EXERCISE
Find the word "calculator" in the data. Return every line where it appears.

DATASET EXTRACT
----------------------------------------

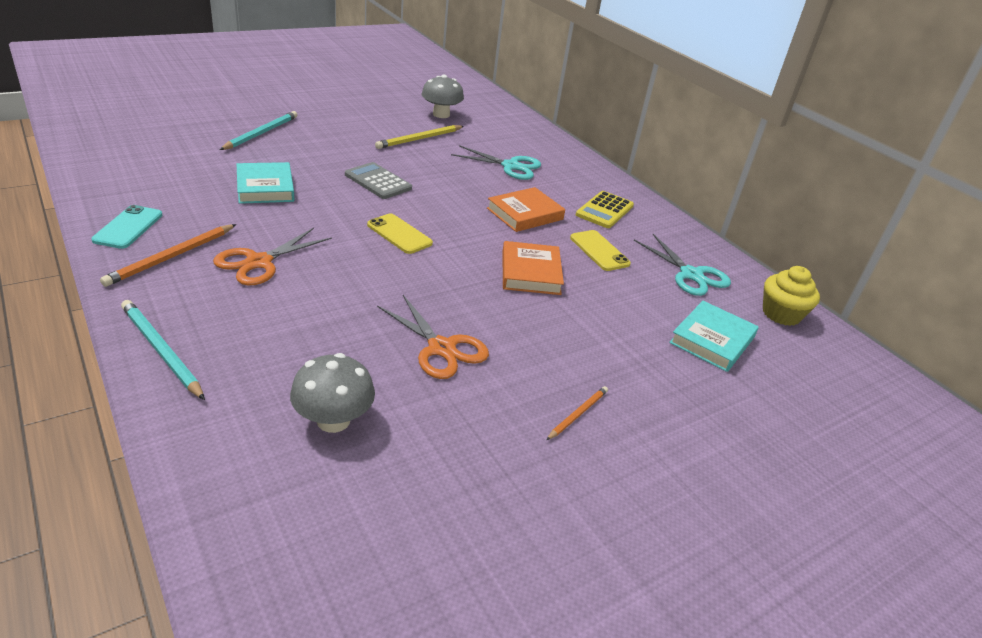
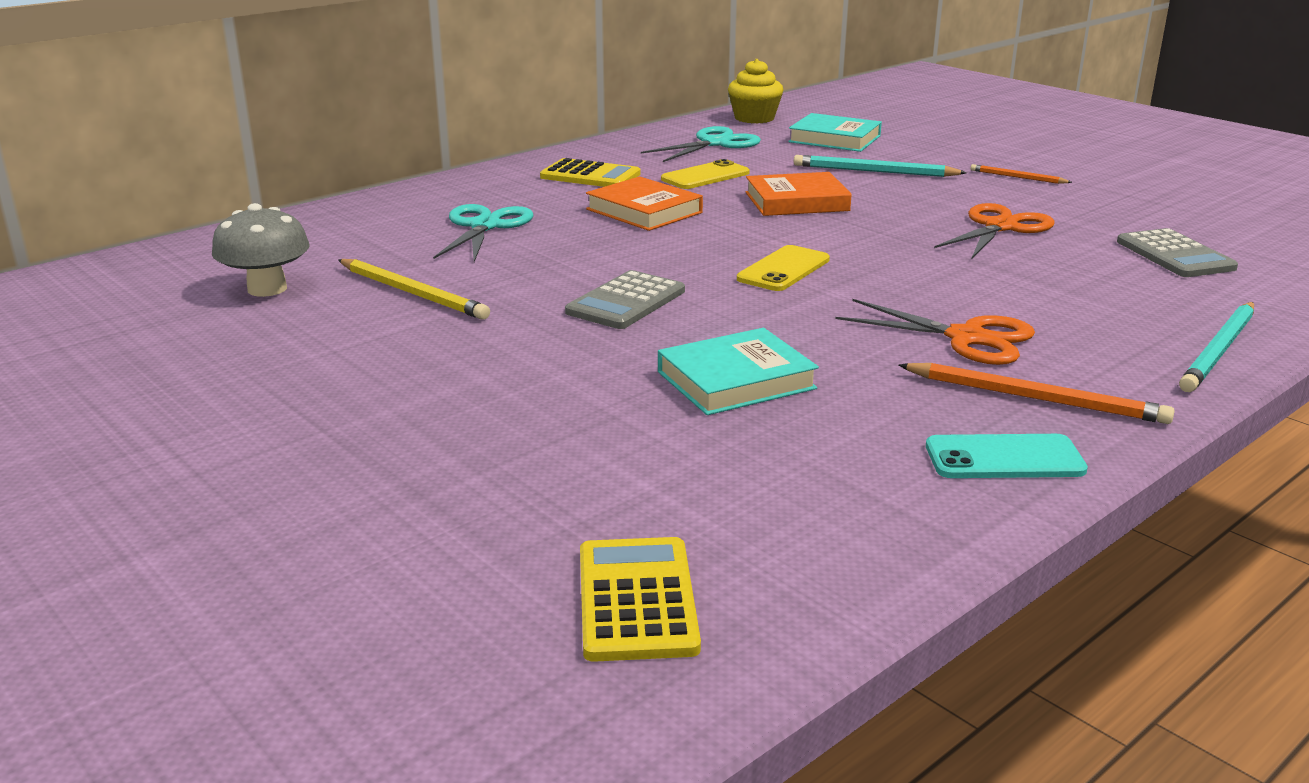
camera: 95 degrees left, 10 degrees down
(125, 138) = (637, 600): none -> yellow calculator
(261, 133) = (484, 437): turquoise pencil -> turquoise pencil (875, 171)
(333, 420) = (1174, 255): grey mushroom -> grey calculator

----------------------------------------

WRITTEN RESPONSE
(125, 138) = (637, 600): none -> yellow calculator
(333, 420) = (1174, 255): grey mushroom -> grey calculator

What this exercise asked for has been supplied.